:: SUPPLIED DATA ::

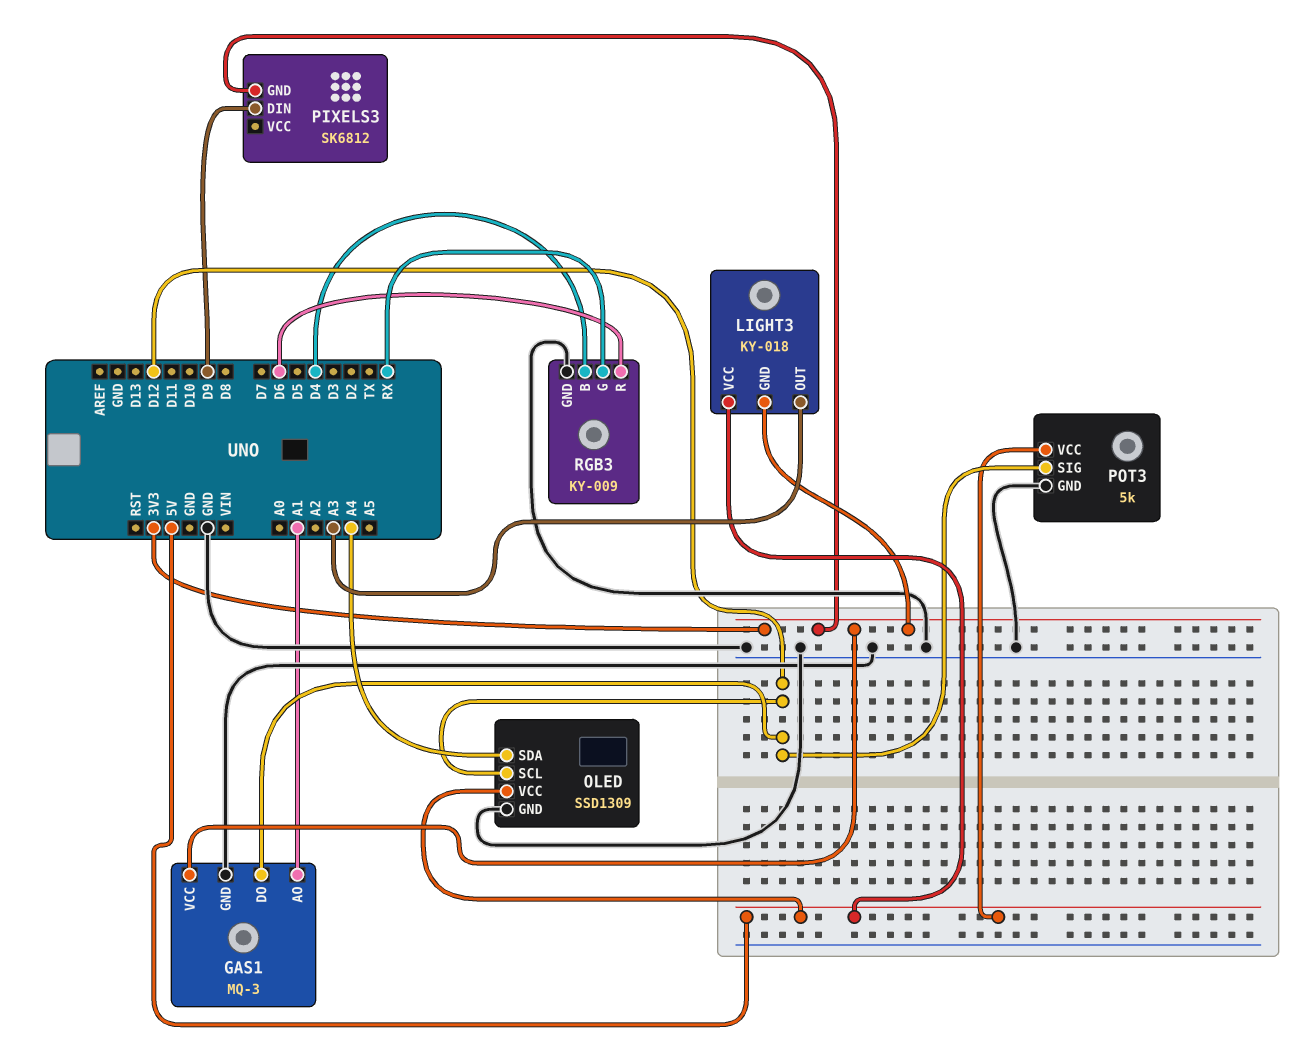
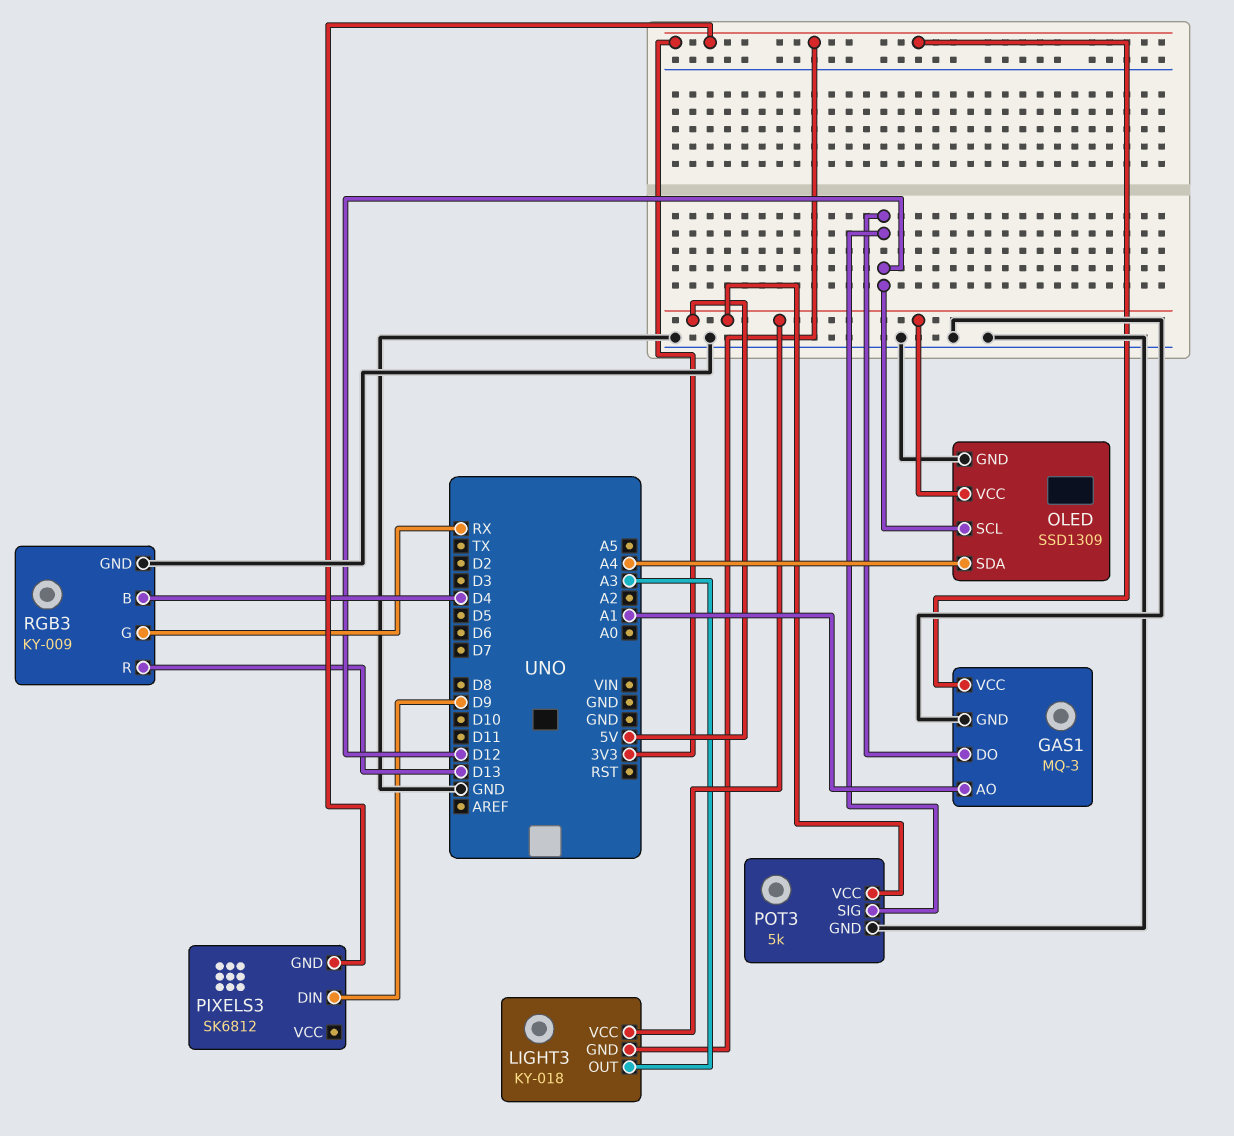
RGB3 pin R: D6 -> D13

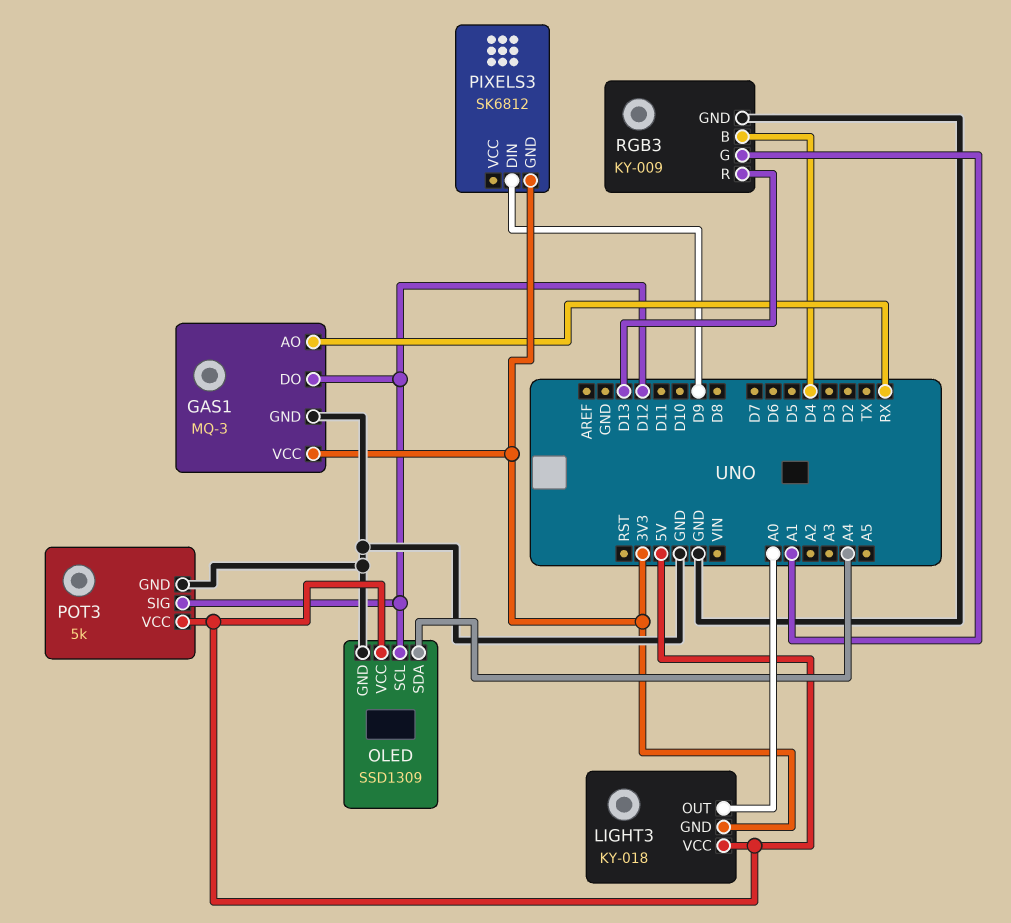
GAS1 pin AO: A1 -> RX
LIGHT3 pin OUT: A3 -> A0
RGB3 pin G: RX -> A1

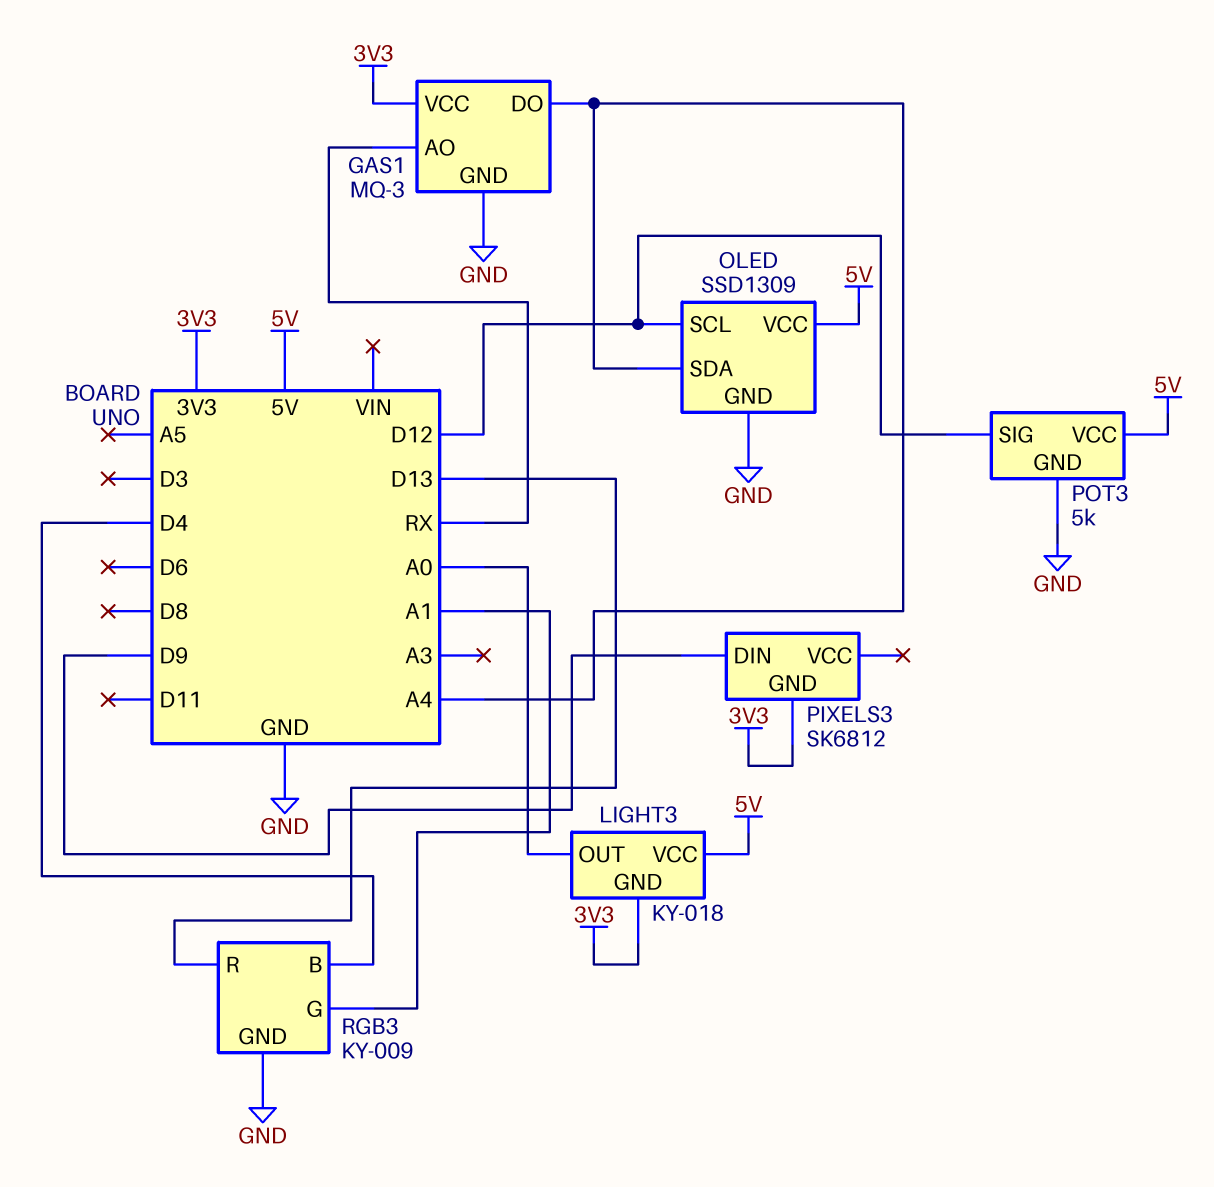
GAS1 pin DO: D12 -> A4

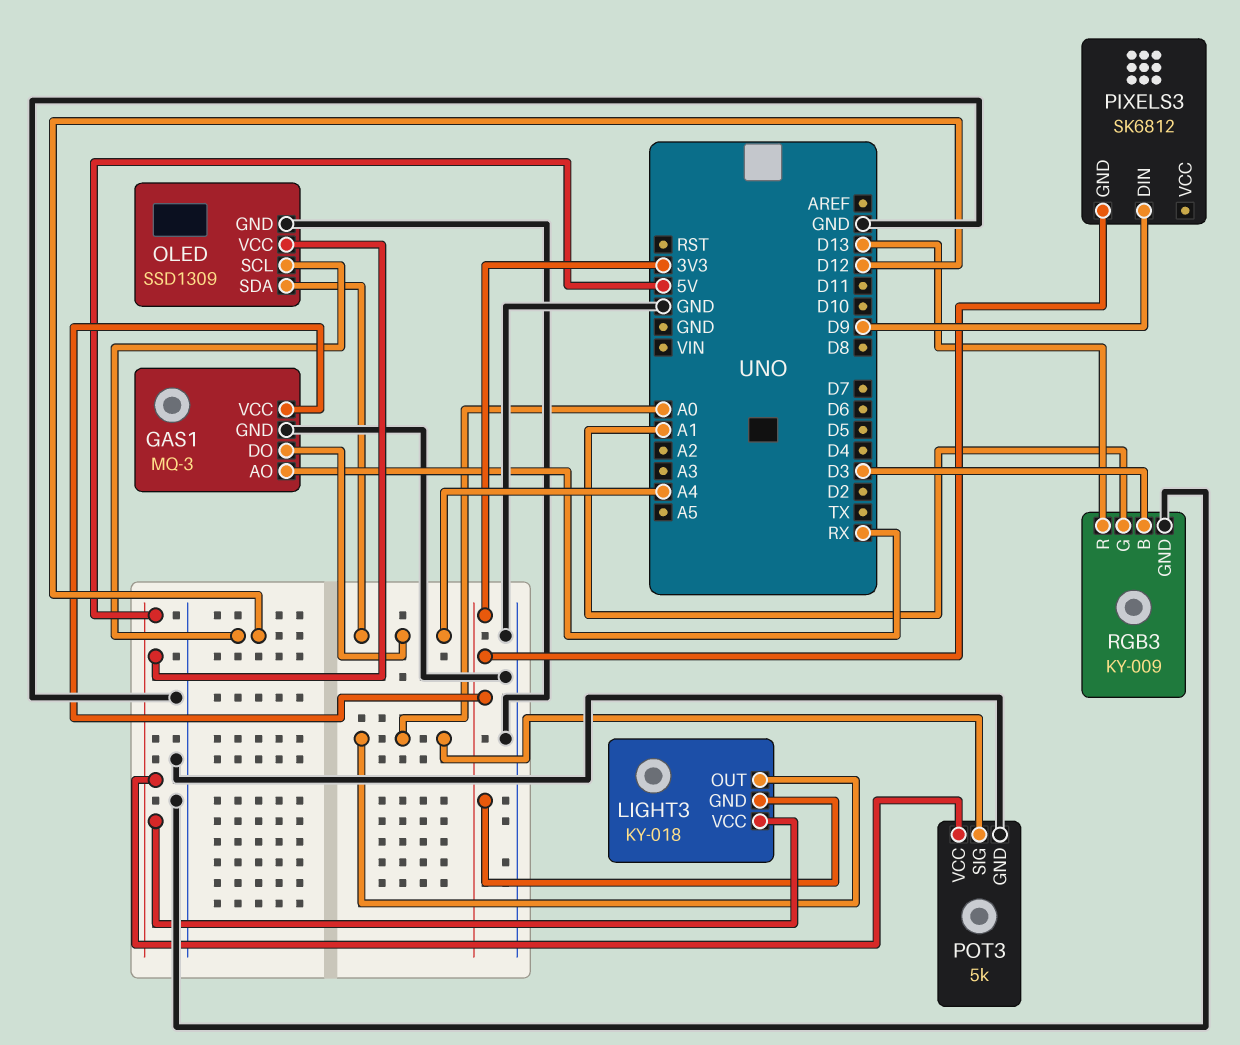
POT3 pin SIG: D12 -> A0
RGB3 pin B: D4 -> D3

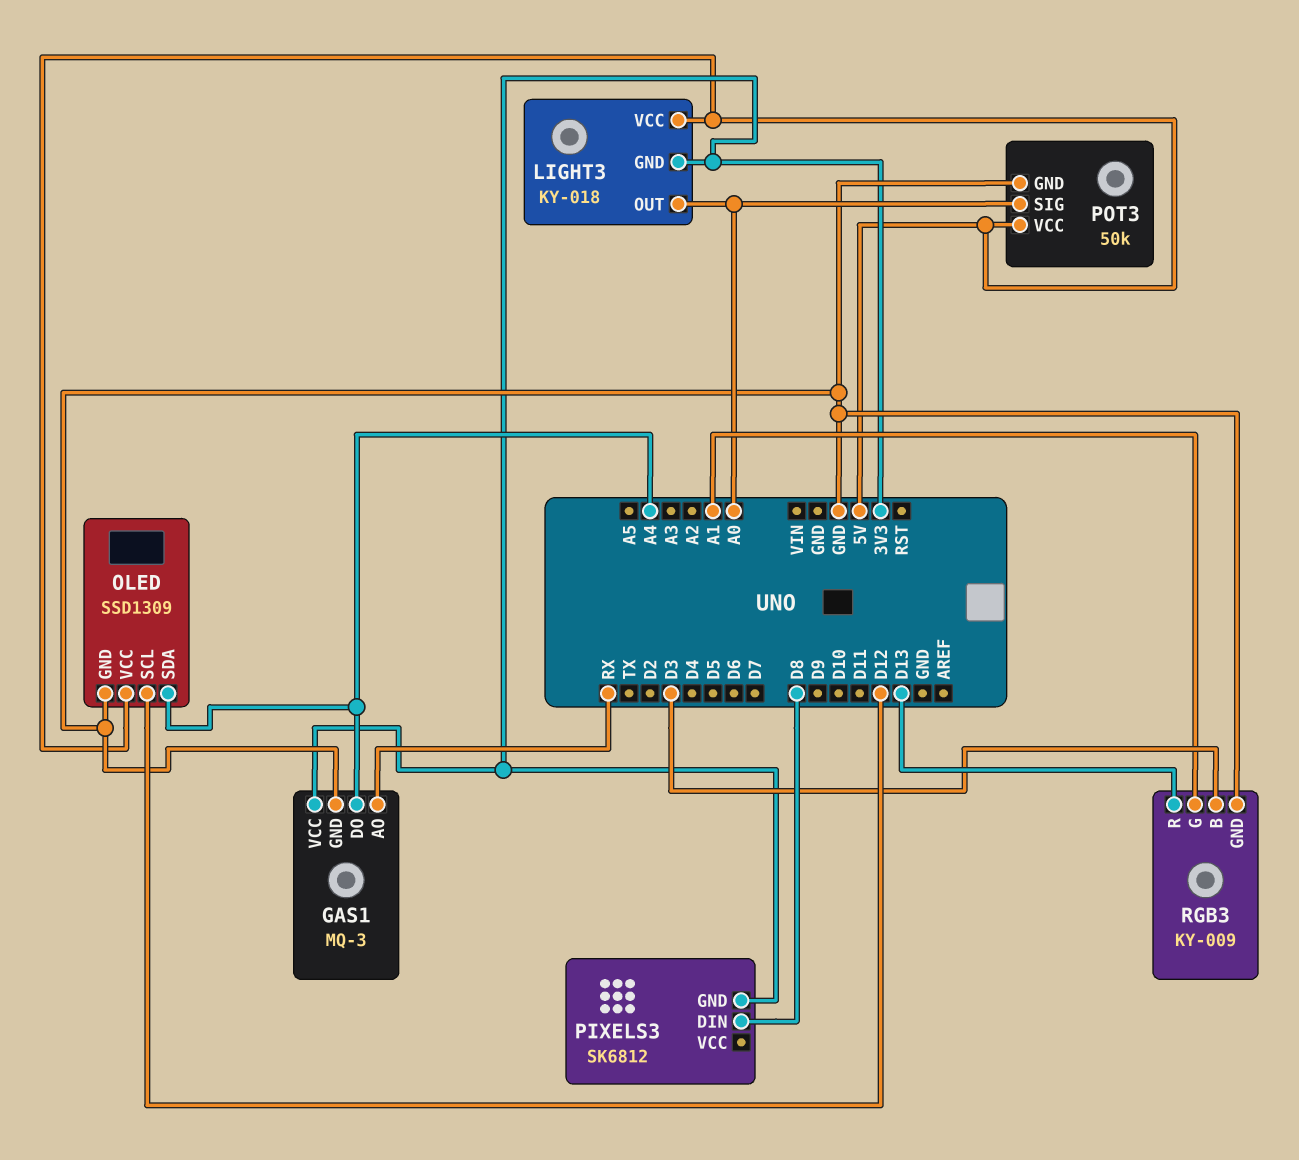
PIXELS3 pin DIN: D9 -> D8
POT3: 5k -> 50k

:::

» WHAT YOU HAVE TO DO: Exactly the lines from the one holding "LIGHT3 pin OUT: A3 -> A0" through the last line of the entries, both included, are to be duplicated; leave the pictures out.

» SOLUTION FOR THIS PROBLEM:
LIGHT3 pin OUT: A3 -> A0
RGB3 pin G: RX -> A1

GAS1 pin DO: D12 -> A4

POT3 pin SIG: D12 -> A0
RGB3 pin B: D4 -> D3

PIXELS3 pin DIN: D9 -> D8
POT3: 5k -> 50k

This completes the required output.